Task requirements
Would you output the entries below only from the line containing "grey tape: 5 -> 6" through the line containing "red tape: 4 -> 2", exactly as they stand and with both ends included?
*** Opening of Records provided ***
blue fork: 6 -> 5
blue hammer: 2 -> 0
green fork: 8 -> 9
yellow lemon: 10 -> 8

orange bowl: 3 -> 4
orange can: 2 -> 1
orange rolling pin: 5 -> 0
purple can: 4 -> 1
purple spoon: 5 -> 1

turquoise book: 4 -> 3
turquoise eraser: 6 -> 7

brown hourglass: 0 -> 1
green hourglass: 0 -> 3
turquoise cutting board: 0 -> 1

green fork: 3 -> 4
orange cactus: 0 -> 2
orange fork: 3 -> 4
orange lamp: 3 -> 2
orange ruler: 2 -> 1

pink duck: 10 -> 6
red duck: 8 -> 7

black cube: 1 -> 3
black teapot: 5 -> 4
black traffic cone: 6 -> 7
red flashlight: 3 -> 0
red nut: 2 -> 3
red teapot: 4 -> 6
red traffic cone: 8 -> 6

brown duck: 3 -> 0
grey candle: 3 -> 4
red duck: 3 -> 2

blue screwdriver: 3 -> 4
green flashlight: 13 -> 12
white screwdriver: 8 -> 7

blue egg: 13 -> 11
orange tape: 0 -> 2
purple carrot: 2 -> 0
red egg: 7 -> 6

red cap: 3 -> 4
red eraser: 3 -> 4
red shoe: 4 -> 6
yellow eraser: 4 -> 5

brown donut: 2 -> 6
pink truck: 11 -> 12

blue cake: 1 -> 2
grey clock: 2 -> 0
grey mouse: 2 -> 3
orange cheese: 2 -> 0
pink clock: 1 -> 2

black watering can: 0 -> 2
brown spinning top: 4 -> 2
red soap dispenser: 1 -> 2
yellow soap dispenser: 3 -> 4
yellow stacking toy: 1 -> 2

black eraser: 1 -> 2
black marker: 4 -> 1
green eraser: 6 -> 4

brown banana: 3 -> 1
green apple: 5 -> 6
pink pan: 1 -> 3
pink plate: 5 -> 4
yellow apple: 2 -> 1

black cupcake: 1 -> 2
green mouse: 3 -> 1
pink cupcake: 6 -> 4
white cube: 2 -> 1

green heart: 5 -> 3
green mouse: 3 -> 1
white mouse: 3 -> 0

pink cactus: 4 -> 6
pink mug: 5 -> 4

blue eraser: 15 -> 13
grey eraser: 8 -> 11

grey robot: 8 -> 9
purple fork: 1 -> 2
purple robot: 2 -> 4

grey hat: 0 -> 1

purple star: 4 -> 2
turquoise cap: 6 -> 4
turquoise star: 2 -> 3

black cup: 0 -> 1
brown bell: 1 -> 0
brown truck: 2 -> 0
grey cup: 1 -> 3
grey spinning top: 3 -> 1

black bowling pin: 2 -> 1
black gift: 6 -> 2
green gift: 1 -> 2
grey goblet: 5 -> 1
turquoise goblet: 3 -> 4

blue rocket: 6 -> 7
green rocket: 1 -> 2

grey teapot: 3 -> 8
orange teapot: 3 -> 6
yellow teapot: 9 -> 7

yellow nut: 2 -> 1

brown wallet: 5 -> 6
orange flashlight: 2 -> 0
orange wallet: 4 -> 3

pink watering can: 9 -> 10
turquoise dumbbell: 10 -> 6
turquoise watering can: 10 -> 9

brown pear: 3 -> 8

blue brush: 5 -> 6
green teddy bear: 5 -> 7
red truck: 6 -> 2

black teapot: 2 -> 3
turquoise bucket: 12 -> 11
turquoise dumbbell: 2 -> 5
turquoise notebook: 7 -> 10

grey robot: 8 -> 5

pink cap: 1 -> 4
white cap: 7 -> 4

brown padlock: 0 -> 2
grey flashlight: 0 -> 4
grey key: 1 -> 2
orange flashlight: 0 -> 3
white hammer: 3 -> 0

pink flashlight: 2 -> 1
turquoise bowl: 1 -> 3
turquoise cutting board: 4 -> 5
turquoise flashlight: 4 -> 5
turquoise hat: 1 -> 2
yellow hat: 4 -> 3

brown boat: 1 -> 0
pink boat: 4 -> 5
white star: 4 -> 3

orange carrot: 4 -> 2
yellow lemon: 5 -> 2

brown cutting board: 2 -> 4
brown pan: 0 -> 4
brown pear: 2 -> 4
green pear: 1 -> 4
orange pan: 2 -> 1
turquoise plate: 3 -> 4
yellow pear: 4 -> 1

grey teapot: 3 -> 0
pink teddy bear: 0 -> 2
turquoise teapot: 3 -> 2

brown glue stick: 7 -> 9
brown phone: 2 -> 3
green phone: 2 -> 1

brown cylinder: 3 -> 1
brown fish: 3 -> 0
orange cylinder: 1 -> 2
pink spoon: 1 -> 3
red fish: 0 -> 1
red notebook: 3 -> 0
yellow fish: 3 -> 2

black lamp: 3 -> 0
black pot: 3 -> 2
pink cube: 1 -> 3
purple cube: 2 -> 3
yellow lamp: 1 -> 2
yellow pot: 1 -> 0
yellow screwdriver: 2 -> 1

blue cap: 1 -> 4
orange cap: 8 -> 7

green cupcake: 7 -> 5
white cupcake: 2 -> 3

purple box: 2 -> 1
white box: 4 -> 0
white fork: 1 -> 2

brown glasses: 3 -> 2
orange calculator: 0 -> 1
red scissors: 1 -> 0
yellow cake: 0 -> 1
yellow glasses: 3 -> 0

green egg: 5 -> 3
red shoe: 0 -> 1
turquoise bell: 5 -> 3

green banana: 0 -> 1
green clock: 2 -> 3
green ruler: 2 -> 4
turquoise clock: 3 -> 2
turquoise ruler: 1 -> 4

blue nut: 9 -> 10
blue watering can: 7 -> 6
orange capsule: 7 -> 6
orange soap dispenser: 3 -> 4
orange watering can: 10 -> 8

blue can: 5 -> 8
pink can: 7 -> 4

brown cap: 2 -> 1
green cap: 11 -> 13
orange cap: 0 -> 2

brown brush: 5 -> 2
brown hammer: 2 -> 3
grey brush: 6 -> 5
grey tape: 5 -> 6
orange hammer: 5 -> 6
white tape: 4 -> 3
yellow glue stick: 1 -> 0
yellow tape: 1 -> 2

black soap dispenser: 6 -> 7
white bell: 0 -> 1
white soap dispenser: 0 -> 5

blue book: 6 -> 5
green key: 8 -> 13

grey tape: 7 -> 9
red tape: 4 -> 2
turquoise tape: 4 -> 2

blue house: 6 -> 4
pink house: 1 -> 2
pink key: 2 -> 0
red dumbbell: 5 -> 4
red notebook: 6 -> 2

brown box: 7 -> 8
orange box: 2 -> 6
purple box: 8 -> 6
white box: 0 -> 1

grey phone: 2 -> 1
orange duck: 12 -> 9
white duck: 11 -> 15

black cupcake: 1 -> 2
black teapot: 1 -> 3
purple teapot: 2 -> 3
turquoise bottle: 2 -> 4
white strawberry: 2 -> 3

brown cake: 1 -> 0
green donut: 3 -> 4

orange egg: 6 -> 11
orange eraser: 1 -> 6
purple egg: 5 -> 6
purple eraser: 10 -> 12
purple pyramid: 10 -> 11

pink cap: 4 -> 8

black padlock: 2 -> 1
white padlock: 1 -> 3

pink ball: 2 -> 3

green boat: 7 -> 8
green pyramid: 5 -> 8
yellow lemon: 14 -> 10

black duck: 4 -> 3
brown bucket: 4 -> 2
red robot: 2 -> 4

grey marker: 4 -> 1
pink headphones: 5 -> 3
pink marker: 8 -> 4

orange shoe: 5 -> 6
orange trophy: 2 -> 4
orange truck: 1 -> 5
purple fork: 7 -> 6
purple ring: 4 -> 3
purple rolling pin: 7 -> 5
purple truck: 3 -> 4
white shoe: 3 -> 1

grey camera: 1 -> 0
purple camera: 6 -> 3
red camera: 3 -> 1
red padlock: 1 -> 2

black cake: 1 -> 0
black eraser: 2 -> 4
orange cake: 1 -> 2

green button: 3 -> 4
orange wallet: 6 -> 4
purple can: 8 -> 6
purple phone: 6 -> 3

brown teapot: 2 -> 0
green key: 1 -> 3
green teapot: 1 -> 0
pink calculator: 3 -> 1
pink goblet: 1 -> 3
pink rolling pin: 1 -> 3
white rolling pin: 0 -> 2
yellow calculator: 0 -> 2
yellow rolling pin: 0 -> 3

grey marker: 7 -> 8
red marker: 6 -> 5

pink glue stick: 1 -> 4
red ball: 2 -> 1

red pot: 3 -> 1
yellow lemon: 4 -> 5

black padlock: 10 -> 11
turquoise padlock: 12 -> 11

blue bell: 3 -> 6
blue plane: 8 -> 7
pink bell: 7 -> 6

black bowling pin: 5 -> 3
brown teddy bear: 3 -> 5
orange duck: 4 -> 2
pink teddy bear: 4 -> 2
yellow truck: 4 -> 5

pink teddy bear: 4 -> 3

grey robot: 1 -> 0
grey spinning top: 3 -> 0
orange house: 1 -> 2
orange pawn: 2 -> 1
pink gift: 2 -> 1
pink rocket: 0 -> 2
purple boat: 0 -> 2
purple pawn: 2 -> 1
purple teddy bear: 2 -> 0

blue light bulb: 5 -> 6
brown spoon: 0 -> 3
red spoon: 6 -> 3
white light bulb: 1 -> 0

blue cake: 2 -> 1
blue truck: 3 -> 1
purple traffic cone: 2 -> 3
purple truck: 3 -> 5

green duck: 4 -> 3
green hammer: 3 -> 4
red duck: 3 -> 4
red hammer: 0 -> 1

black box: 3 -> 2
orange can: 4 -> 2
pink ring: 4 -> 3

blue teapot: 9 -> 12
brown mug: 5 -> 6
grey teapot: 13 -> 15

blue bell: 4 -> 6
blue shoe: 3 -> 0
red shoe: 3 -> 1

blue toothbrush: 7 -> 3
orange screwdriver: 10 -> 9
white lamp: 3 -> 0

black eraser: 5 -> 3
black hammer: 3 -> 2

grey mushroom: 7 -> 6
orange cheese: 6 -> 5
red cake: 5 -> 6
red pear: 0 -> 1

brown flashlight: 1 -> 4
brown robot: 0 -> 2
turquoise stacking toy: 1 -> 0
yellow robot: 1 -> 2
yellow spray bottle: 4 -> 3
*** Close of Records provided ***
Expected answer
grey tape: 5 -> 6
orange hammer: 5 -> 6
white tape: 4 -> 3
yellow glue stick: 1 -> 0
yellow tape: 1 -> 2

black soap dispenser: 6 -> 7
white bell: 0 -> 1
white soap dispenser: 0 -> 5

blue book: 6 -> 5
green key: 8 -> 13

grey tape: 7 -> 9
red tape: 4 -> 2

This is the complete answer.